Coordinate-based object records:
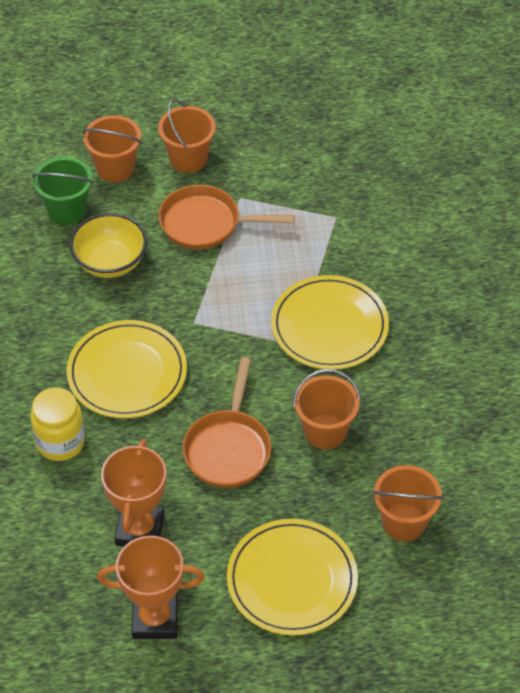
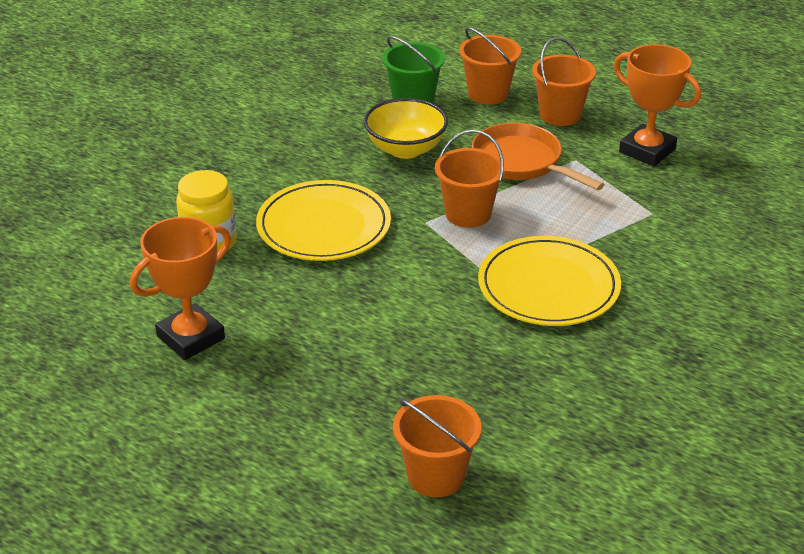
camera: 40 degrees right, 15 degrees down
(155, 619) = (117, 408): orange trophy -> orange trophy (647, 151)
(228, 448) = (341, 324): orange pan -> none
(292, 580) = (271, 455): yellow plate -> none
(325, 431) = (446, 361): orange bucket -> orange bucket (468, 214)

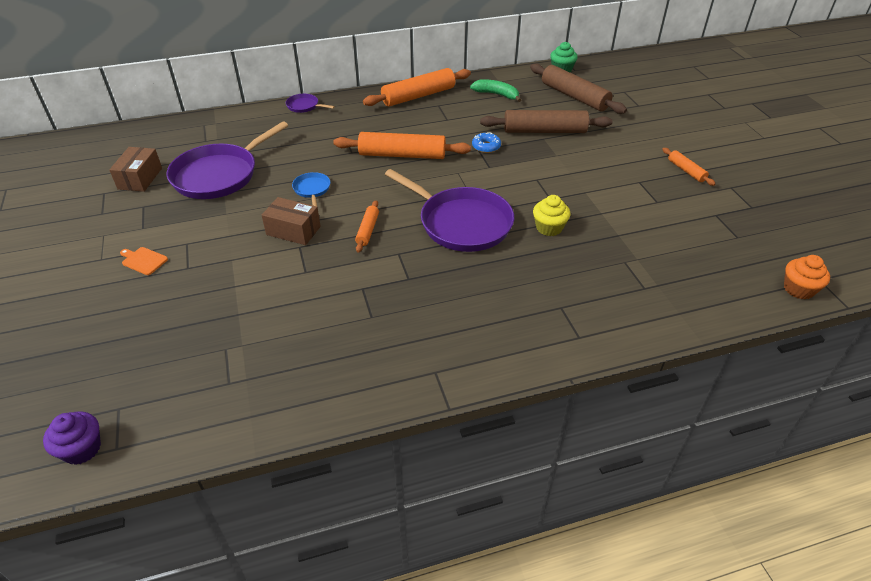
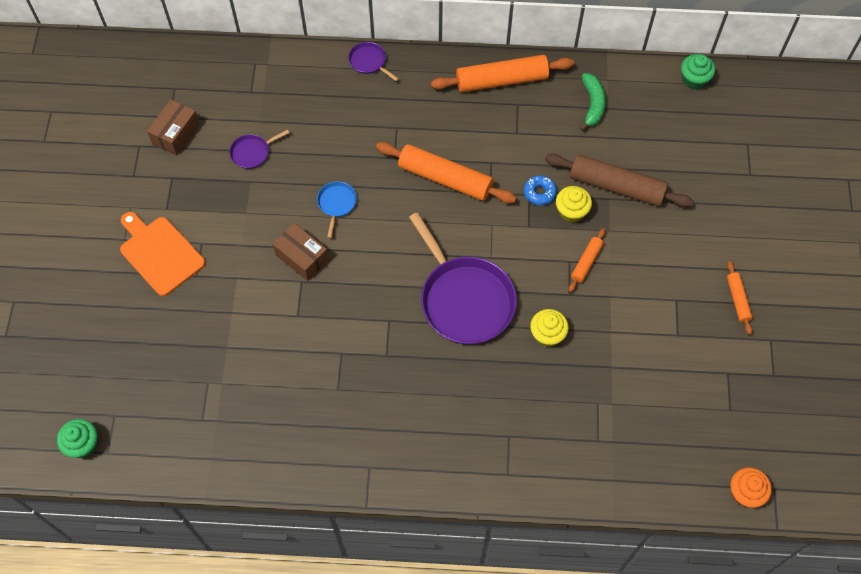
camera: 20 degrees right, 20 degrees up
(82, 449) = (83, 444): purple cupcake -> green cupcake
(143, 260) = (160, 253): orange cutting board -> orange cutting board, size x2.11
(219, 175) = (252, 152): purple pan -> purple pan, size x0.44
(367, 230) = (371, 280): orange rolling pin -> orange rolling pin (586, 262)
(496, 94) = (592, 104): green banana -> green banana turned 45 degrees clockwise
(519, 151) = (571, 211): none -> yellow cupcake
(574, 96) = (682, 135): brown rolling pin -> none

▸ TASK STATEMENT: Collect the lines of the records that include the string "degrees".

▸ ANSWER TO THE EXERCISE:
camera: 40 degrees right, 15 degrees down
camera: 20 degrees right, 20 degrees up
(496, 94) = (592, 104): green banana -> green banana turned 45 degrees clockwise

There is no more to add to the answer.